[Scene images with change listings]
○ ○ ○
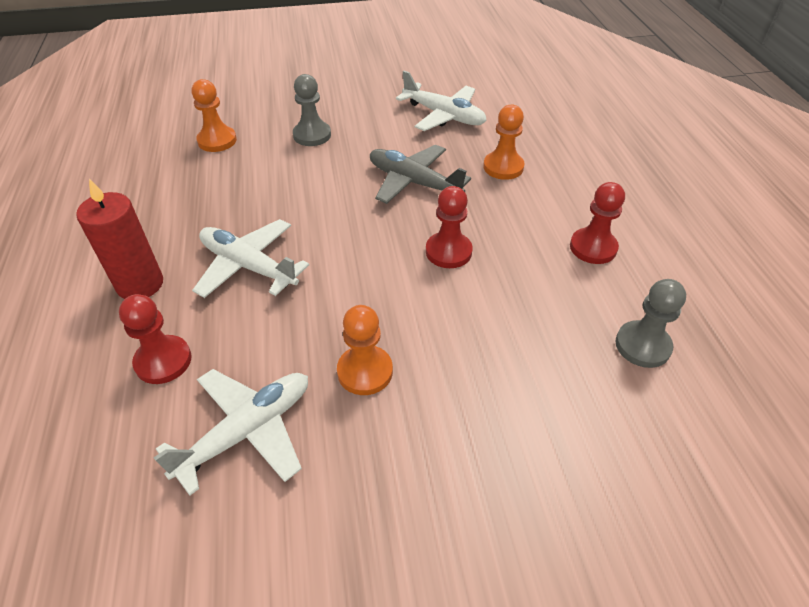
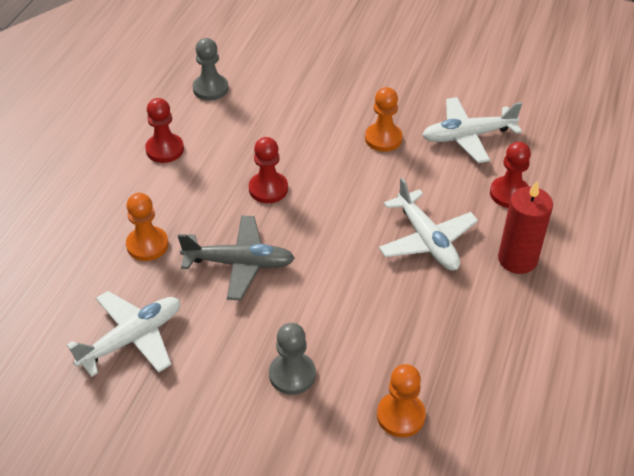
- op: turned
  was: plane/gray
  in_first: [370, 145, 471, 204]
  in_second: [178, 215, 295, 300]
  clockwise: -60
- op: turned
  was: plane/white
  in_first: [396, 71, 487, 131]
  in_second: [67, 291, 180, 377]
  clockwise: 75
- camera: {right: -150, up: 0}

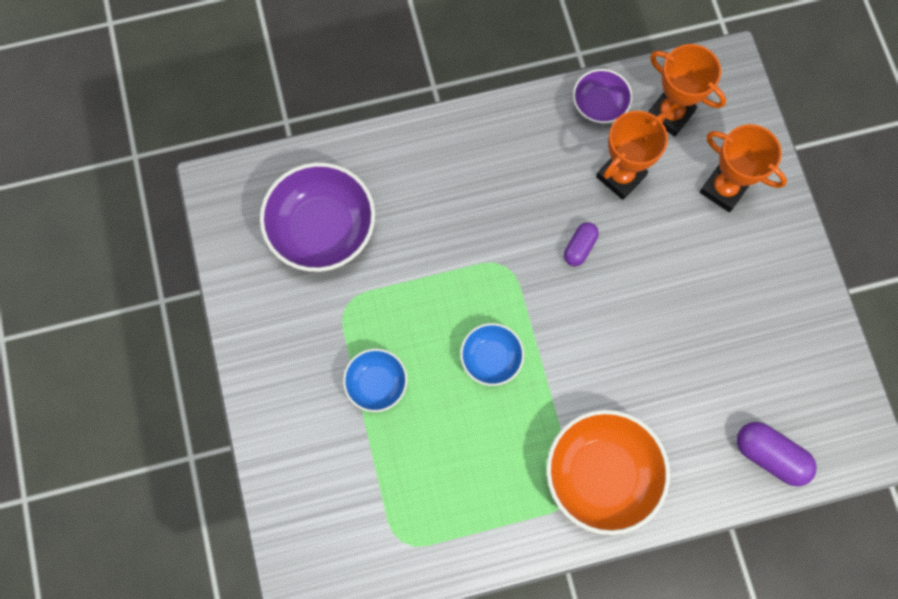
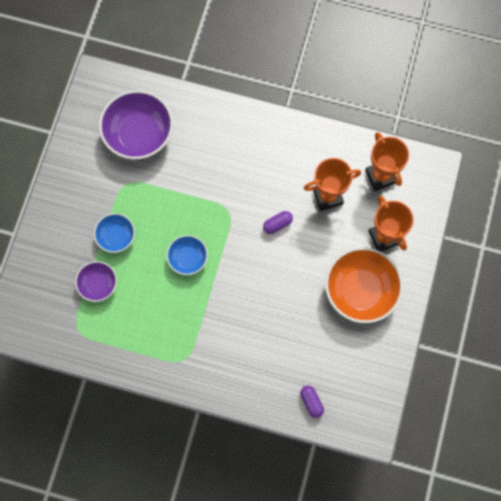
- op: moved
  was: serving bowl/orange
  in_first: [546, 410, 670, 535]
  in_second: [325, 247, 403, 323]
- op: moved
  was: serving bowl/violet
  in_first: [573, 69, 633, 124]
  in_second: [75, 261, 117, 302]
- op: resized
  was: capsule/violet
  in_first: [737, 422, 817, 487]
  in_second: [300, 386, 324, 418]
  ratio: 0.62
- camera: {right: 30, up: 0}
○ ○ ○
## What needs to be done
Show all lines above containing "bowl".

## Written reply
  was: serving bowl/orange
  was: serving bowl/violet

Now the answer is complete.